* **TASK ITEM**
Print out the data that follows exactly, character for character, apart from the pictures.

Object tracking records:
• • •

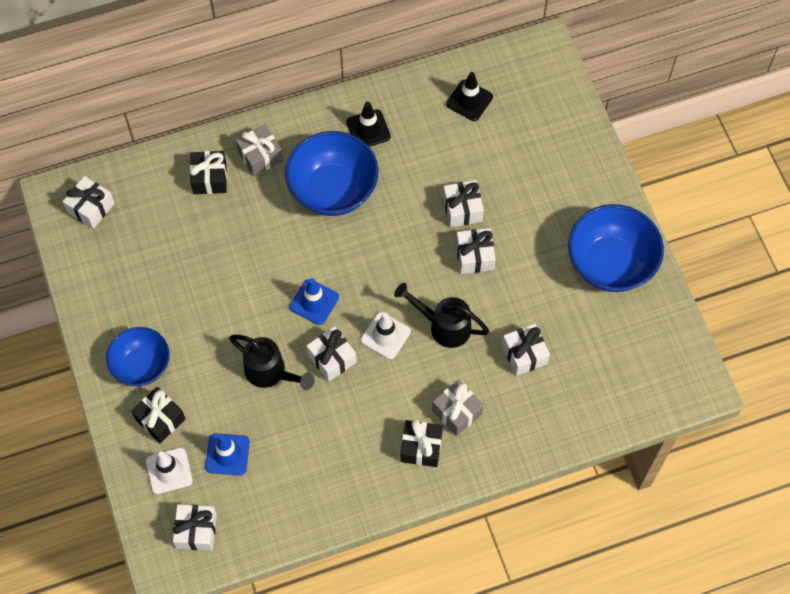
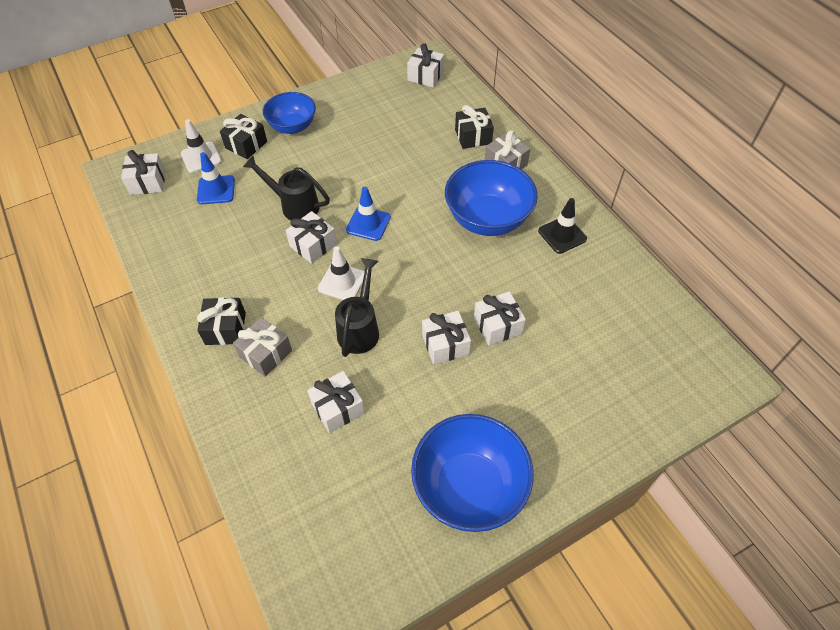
camera: 80 degrees right, 10 degrees down
black watering can [229,335,315,390] -> black watering can turned 90 degrees clockwise [243,155,330,220]
black traffic cone [446,72,493,121] -> none

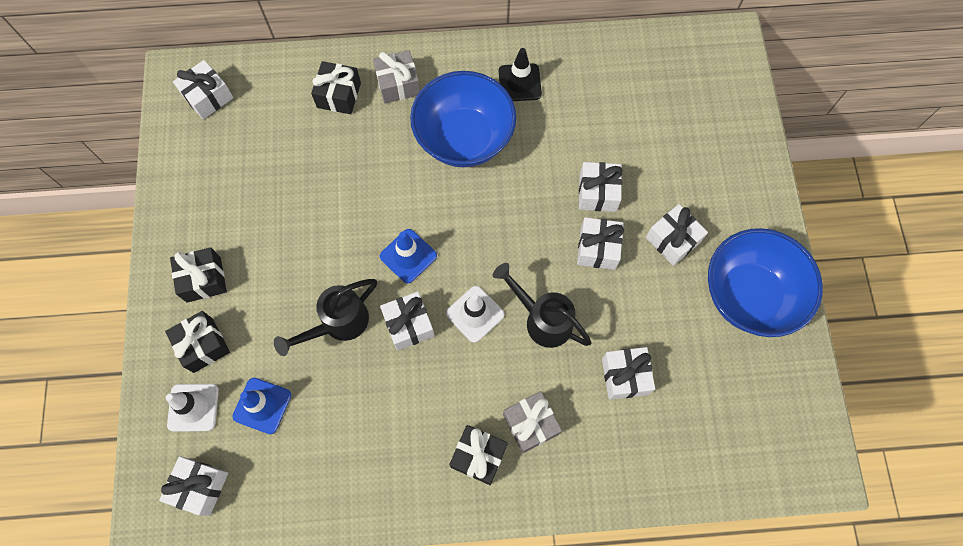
camera: 65 degrees left, 15 degrees up
blue bowl [263,92,316,134] -> black gift [170,247,227,303]
none -> white gift [646,204,708,266]

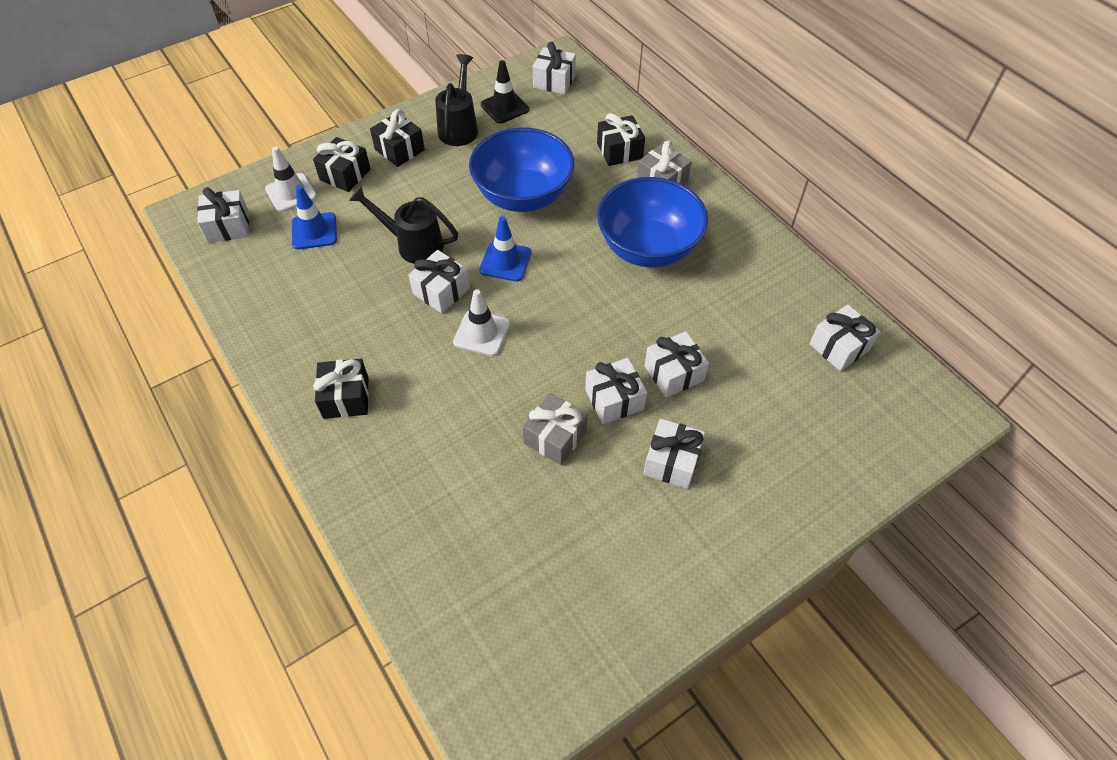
camera: 60 degrees right, 15 degrees down
black watering can [493,263,592,348] -> black watering can moved to [435,54,478,146]
black traffic cone [499,48,542,101] -> black traffic cone moved to [481,60,529,124]
grey gift [503,391,562,453] -> grey gift moved to [523,393,588,465]
white gift [602,347,655,400] -> white gift moved to [809,305,880,371]
blue bowl [708,228,823,337] -> blue bowl moved to [469,128,574,212]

• • •

* **OUTPUT OF THE TASK**
camera: 80 degrees right, 10 degrees down
black watering can [229,335,315,390] -> black watering can turned 90 degrees clockwise [243,155,330,220]
black traffic cone [446,72,493,121] -> none

camera: 65 degrees left, 15 degrees up
blue bowl [263,92,316,134] -> black gift [170,247,227,303]
none -> white gift [646,204,708,266]

camera: 60 degrees right, 15 degrees down
black watering can [493,263,592,348] -> black watering can moved to [435,54,478,146]
black traffic cone [499,48,542,101] -> black traffic cone moved to [481,60,529,124]
grey gift [503,391,562,453] -> grey gift moved to [523,393,588,465]
white gift [602,347,655,400] -> white gift moved to [809,305,880,371]
blue bowl [708,228,823,337] -> blue bowl moved to [469,128,574,212]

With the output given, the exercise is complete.